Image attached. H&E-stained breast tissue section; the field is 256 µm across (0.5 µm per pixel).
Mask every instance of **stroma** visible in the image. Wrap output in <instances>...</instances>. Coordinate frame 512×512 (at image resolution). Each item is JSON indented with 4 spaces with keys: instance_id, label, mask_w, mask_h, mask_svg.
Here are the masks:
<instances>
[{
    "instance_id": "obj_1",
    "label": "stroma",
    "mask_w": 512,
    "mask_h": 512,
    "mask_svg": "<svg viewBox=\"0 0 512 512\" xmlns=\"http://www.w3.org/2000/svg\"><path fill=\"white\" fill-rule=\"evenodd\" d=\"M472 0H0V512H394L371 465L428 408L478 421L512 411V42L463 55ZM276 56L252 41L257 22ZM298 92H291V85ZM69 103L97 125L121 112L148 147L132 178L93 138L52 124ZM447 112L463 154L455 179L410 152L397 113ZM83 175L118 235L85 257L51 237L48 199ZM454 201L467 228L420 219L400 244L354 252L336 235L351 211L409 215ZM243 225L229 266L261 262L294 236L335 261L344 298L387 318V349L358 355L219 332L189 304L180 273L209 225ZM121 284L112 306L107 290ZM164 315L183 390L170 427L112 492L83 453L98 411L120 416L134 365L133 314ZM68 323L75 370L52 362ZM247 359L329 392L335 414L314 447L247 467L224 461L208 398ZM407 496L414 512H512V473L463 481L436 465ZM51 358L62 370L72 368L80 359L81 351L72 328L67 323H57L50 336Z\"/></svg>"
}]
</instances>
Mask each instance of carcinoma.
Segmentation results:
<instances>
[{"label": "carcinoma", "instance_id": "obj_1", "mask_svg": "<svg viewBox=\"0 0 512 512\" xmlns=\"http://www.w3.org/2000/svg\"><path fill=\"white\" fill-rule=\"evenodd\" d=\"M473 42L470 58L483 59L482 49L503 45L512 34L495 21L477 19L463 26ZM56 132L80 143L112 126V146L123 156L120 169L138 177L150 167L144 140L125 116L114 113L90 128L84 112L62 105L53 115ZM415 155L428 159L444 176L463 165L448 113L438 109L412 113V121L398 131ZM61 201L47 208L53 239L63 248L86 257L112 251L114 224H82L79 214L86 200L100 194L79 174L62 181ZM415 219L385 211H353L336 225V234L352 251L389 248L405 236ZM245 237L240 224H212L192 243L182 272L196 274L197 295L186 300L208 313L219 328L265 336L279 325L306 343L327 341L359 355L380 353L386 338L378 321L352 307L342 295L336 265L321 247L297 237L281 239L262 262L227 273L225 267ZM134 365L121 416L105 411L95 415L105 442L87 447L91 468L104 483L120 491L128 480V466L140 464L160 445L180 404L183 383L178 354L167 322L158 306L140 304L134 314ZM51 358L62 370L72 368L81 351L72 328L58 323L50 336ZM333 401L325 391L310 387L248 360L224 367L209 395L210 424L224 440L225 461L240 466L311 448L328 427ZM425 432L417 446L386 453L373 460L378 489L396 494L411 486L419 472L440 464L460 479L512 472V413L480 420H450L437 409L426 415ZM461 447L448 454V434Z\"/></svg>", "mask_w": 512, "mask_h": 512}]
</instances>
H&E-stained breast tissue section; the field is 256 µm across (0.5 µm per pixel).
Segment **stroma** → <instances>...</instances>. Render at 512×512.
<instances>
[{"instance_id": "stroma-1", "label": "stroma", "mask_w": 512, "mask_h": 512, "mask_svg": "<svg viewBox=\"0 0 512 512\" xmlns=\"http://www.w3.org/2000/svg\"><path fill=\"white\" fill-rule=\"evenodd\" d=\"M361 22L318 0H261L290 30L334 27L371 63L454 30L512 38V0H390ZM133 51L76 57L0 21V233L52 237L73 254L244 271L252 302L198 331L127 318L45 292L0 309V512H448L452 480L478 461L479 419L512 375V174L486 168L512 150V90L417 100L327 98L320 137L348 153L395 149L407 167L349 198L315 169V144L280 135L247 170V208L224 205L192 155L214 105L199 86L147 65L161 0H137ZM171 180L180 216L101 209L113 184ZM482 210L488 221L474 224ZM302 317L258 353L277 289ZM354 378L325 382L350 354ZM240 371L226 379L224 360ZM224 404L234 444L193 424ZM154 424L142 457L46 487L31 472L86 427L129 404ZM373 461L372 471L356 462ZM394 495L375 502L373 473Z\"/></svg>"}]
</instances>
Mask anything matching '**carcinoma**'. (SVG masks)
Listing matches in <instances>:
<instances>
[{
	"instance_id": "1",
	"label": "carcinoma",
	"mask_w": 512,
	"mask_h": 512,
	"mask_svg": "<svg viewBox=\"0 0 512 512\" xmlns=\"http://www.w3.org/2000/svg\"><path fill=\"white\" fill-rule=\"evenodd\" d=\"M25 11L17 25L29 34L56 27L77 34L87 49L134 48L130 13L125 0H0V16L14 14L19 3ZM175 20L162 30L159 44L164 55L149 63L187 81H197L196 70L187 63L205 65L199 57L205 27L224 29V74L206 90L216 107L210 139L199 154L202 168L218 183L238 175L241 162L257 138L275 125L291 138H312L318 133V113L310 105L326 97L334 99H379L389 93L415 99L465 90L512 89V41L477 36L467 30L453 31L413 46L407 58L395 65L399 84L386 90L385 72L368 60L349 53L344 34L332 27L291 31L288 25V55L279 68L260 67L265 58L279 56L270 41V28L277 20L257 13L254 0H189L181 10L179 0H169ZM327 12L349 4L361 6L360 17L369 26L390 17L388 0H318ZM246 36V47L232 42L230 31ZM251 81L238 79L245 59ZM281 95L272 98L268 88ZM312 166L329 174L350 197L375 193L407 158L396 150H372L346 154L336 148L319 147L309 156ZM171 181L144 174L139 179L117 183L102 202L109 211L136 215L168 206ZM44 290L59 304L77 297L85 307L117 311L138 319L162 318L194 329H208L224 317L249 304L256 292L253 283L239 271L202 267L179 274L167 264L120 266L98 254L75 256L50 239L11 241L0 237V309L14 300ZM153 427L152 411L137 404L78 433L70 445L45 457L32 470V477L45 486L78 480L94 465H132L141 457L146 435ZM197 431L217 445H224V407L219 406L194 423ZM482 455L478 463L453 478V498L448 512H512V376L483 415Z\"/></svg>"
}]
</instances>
+ + +
== Task prompt ==
Return all of the data exactly as it reads.

== Solution for this problem ==
Image attached. H&E-stained breast tissue section; the field is 256 µm across (0.5 µm per pixel).
Mask every instance of **stroma** visible in the image. Wrap output in <instances>...</instances>. Coordinate frame 512×512 (at image resolution). Each item is JSON indented with 4 spaces with keys: instance_id, label, mask_w, mask_h, mask_svg.
Here are the masks:
<instances>
[{
    "instance_id": "obj_1",
    "label": "stroma",
    "mask_w": 512,
    "mask_h": 512,
    "mask_svg": "<svg viewBox=\"0 0 512 512\" xmlns=\"http://www.w3.org/2000/svg\"><path fill=\"white\" fill-rule=\"evenodd\" d=\"M472 0H0V512H394L371 465L428 408L478 421L512 411V42L463 55ZM276 56L252 41L257 22ZM298 92H291V85ZM69 103L97 125L121 112L148 147L132 178L93 138L52 124ZM447 112L463 154L455 179L410 152L397 113ZM83 175L118 235L85 257L51 237L48 199ZM454 201L467 228L420 219L400 244L354 252L336 235L351 211L409 215ZM243 225L229 266L261 262L294 236L335 261L344 298L387 318V349L358 355L219 332L189 304L180 273L209 225ZM121 284L112 306L107 290ZM164 315L183 390L170 427L112 492L83 453L98 411L120 416L134 365L133 314ZM68 323L75 370L52 362ZM247 359L329 392L335 414L314 447L247 467L224 461L208 398ZM407 496L414 512H512V473L463 481L436 465ZM51 358L62 370L72 368L80 359L81 351L72 328L67 323H57L50 336Z\"/></svg>"
}]
</instances>
Mask each instance of carcinoma.
Segmentation results:
<instances>
[{"label": "carcinoma", "instance_id": "obj_1", "mask_svg": "<svg viewBox=\"0 0 512 512\" xmlns=\"http://www.w3.org/2000/svg\"><path fill=\"white\" fill-rule=\"evenodd\" d=\"M473 42L470 58L483 59L482 49L503 45L512 34L495 21L477 19L463 26ZM56 132L80 143L112 126V146L123 156L120 169L138 177L150 167L144 140L125 116L114 113L90 128L84 112L62 105L53 115ZM415 155L428 159L444 176L463 165L448 113L438 109L412 113V121L398 131ZM61 201L47 208L53 239L63 248L86 257L112 251L114 224H82L79 214L86 200L100 194L79 174L62 181ZM415 219L385 211H353L336 225V234L352 251L389 248L405 236ZM245 237L240 224H212L192 243L182 272L196 274L197 295L186 300L208 313L219 328L265 336L279 325L306 343L327 341L359 355L380 353L386 338L378 321L352 307L342 295L336 265L321 247L297 237L281 239L262 262L227 273L225 267ZM134 365L121 416L105 411L95 415L105 442L87 447L91 468L104 483L120 491L128 480V466L140 464L160 445L180 404L183 383L178 354L167 322L158 306L140 304L134 314ZM51 358L62 370L72 368L81 351L72 328L58 323L50 336ZM333 401L325 391L310 387L248 360L224 367L209 395L210 424L224 440L225 461L240 466L311 448L328 427ZM425 432L417 446L386 453L373 460L378 489L396 494L411 486L419 472L440 464L460 479L512 472V413L480 420H450L437 409L426 415ZM461 447L448 454V434Z\"/></svg>", "mask_w": 512, "mask_h": 512}]
</instances>
H&E-stained breast tissue section; the field is 256 µm across (0.5 µm per pixel).
Segment **stroma** → <instances>...</instances>. Render at 512×512.
<instances>
[{"instance_id": "stroma-1", "label": "stroma", "mask_w": 512, "mask_h": 512, "mask_svg": "<svg viewBox=\"0 0 512 512\" xmlns=\"http://www.w3.org/2000/svg\"><path fill=\"white\" fill-rule=\"evenodd\" d=\"M361 22L318 0H261L290 30L334 27L371 63L454 30L512 38V0H390ZM133 51L76 57L0 21V233L52 237L73 254L244 271L252 302L198 331L127 318L45 292L0 309V512H448L452 480L478 461L479 419L512 375V174L486 168L512 150V90L417 100L327 98L320 137L348 153L395 149L407 167L349 198L315 169V144L280 135L247 170V208L224 205L192 155L214 105L199 86L147 65L161 0H137ZM171 180L180 216L101 209L113 184ZM482 210L488 221L474 224ZM302 317L258 353L277 289ZM354 378L325 382L350 354ZM240 371L226 379L224 360ZM224 404L234 444L193 424ZM154 424L142 457L46 487L31 472L86 427L129 404ZM373 461L372 471L356 462ZM394 495L375 502L373 473Z\"/></svg>"}]
</instances>
Mask anything matching '**carcinoma**'. (SVG masks)
Listing matches in <instances>:
<instances>
[{
	"instance_id": "1",
	"label": "carcinoma",
	"mask_w": 512,
	"mask_h": 512,
	"mask_svg": "<svg viewBox=\"0 0 512 512\" xmlns=\"http://www.w3.org/2000/svg\"><path fill=\"white\" fill-rule=\"evenodd\" d=\"M25 11L17 25L29 34L56 27L77 34L87 49L134 48L130 13L125 0H0V16L14 14L19 3ZM175 20L162 30L159 44L164 55L149 63L187 81H197L196 70L187 63L205 65L199 57L205 27L224 29V74L206 90L216 107L210 139L199 154L202 168L218 183L238 175L241 162L257 138L275 125L291 138H312L318 133V113L310 105L326 97L334 99H379L389 93L415 99L465 90L512 89V41L477 36L467 30L453 31L413 46L407 58L395 65L399 84L386 90L385 72L368 60L349 53L344 34L332 27L291 31L288 25V55L279 68L260 67L265 58L279 56L270 41V28L277 20L257 13L254 0H189L181 10L179 0H169ZM327 12L349 4L361 6L360 17L369 26L390 17L388 0H318ZM246 36V47L232 42L230 31ZM251 81L238 79L245 59ZM281 95L272 98L268 88ZM312 166L329 174L350 197L375 193L407 158L396 150H372L346 154L336 148L319 147L309 156ZM171 181L144 174L139 179L117 183L102 202L109 211L136 215L168 206ZM44 290L59 304L77 297L85 307L117 311L138 319L162 318L194 329H208L224 317L249 304L256 292L253 283L239 271L202 267L179 274L167 264L120 266L98 254L75 256L50 239L11 241L0 237V309L14 300ZM153 427L152 411L137 404L78 433L70 445L45 457L32 470V477L45 486L78 480L94 465H132L141 457L146 435ZM197 431L217 445H224V407L219 406L194 423ZM482 455L478 463L453 478V498L448 512H512V376L483 415Z\"/></svg>"
}]
</instances>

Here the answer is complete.